WHAT YOU ARE ASKED TO DO. For each line below that contains the string "brown", copy that line.

MATERIALS PROVIDED.
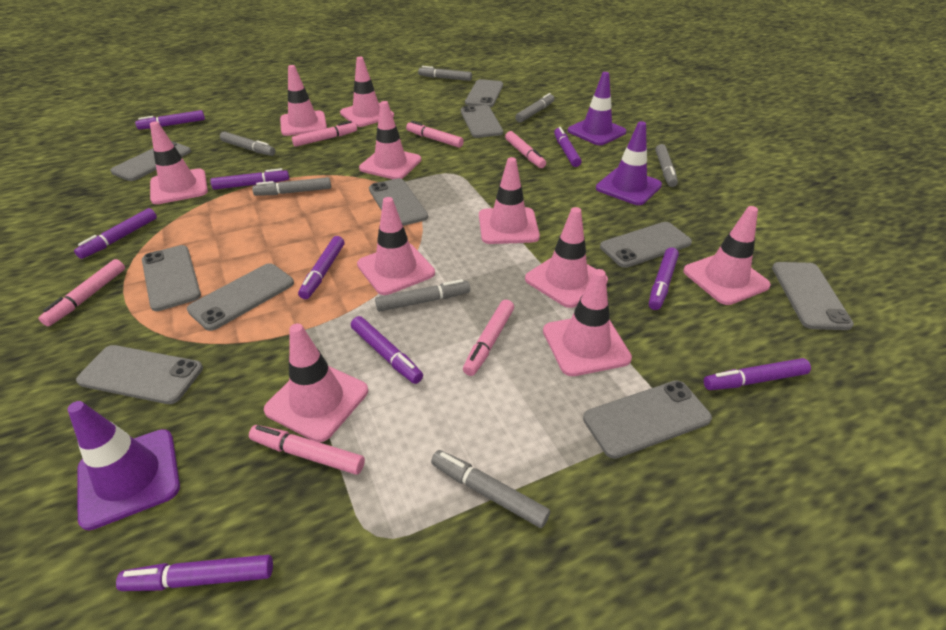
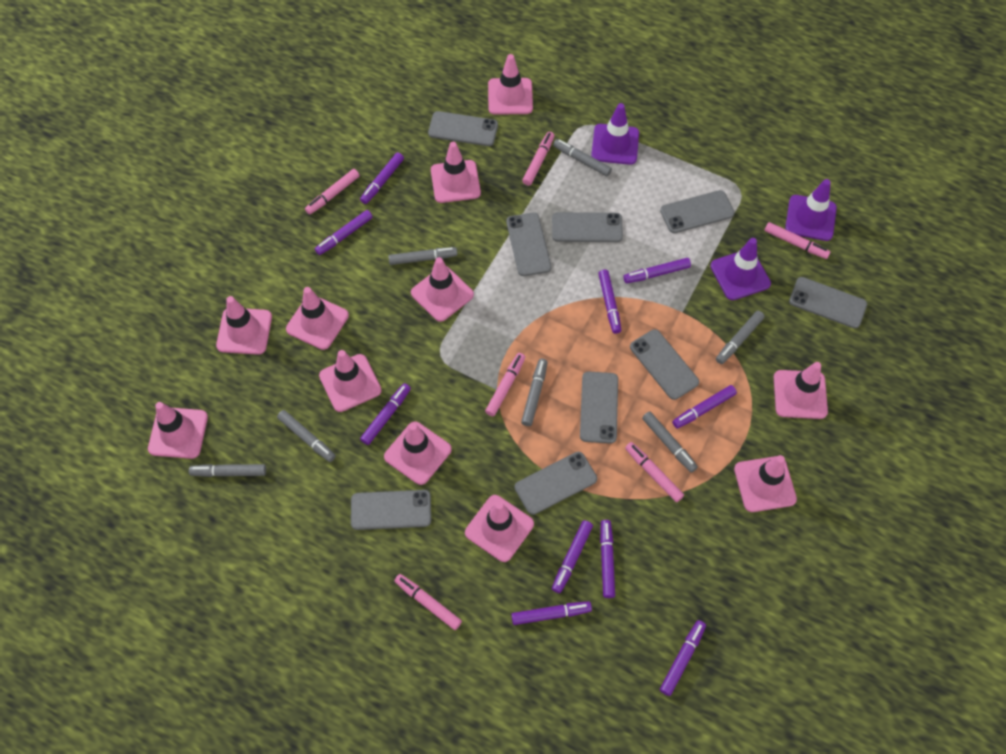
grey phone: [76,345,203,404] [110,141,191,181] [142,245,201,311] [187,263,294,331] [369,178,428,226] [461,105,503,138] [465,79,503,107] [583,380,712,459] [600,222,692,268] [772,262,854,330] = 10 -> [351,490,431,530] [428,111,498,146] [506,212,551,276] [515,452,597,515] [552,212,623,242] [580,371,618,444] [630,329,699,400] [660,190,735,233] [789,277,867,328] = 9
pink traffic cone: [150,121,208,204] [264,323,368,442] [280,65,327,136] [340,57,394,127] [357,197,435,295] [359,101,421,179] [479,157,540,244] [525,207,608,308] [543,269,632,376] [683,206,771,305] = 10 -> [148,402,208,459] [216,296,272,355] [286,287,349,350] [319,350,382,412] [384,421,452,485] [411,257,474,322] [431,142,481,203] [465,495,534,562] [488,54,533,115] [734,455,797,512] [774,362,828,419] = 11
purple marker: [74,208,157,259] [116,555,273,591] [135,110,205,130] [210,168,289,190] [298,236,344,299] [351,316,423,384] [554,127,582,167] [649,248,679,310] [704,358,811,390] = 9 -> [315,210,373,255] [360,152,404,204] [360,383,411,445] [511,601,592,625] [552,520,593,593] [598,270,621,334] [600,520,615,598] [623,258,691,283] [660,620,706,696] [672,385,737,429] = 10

---

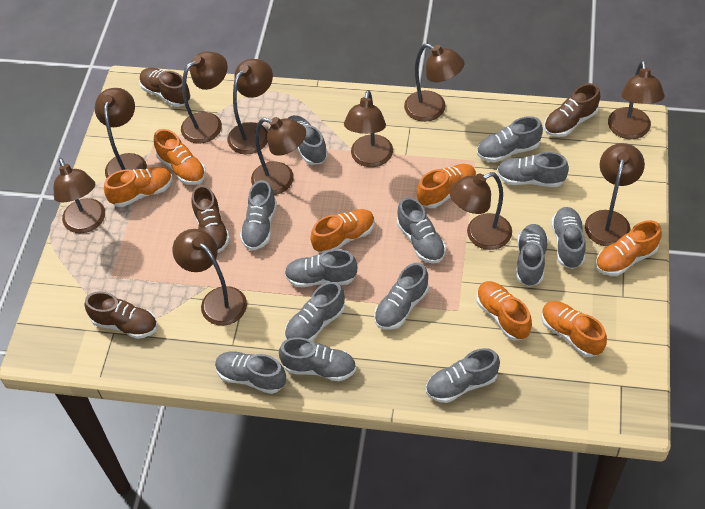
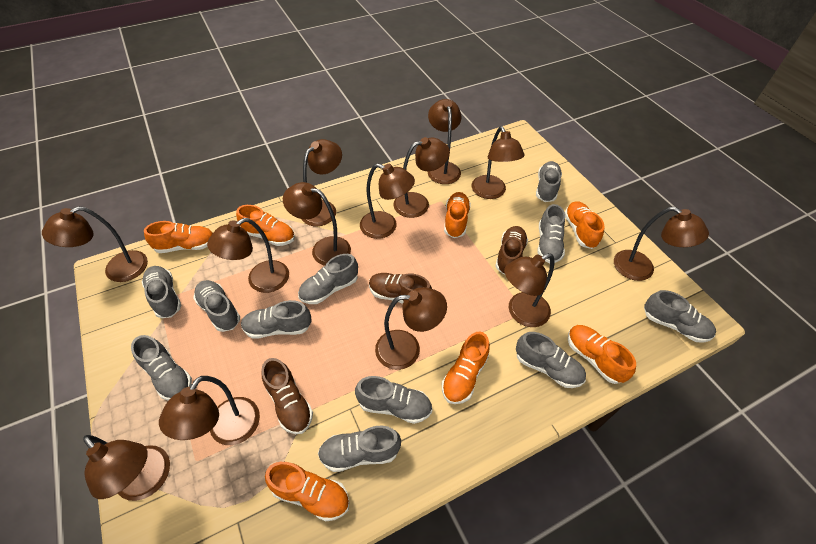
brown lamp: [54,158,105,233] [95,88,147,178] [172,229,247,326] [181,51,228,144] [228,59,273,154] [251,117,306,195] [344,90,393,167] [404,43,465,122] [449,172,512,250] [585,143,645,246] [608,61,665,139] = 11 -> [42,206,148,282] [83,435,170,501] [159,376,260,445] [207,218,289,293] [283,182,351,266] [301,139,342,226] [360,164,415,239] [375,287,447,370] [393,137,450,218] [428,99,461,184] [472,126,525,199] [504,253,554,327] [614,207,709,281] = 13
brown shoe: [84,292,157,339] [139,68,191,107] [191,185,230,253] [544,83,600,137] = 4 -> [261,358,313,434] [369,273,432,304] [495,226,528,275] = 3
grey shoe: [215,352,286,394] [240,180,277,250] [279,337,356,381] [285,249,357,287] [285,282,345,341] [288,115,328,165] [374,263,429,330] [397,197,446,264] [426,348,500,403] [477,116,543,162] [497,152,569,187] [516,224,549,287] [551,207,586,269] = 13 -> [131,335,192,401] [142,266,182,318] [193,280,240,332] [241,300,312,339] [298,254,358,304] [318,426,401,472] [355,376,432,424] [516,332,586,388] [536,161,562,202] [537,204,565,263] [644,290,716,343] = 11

ANSWER TO THIS TASK.
brown lamp: [54,158,105,233] [95,88,147,178] [172,229,247,326] [181,51,228,144] [228,59,273,154] [251,117,306,195] [344,90,393,167] [404,43,465,122] [449,172,512,250] [585,143,645,246] [608,61,665,139] = 11 -> [42,206,148,282] [83,435,170,501] [159,376,260,445] [207,218,289,293] [283,182,351,266] [301,139,342,226] [360,164,415,239] [375,287,447,370] [393,137,450,218] [428,99,461,184] [472,126,525,199] [504,253,554,327] [614,207,709,281] = 13
brown shoe: [84,292,157,339] [139,68,191,107] [191,185,230,253] [544,83,600,137] = 4 -> [261,358,313,434] [369,273,432,304] [495,226,528,275] = 3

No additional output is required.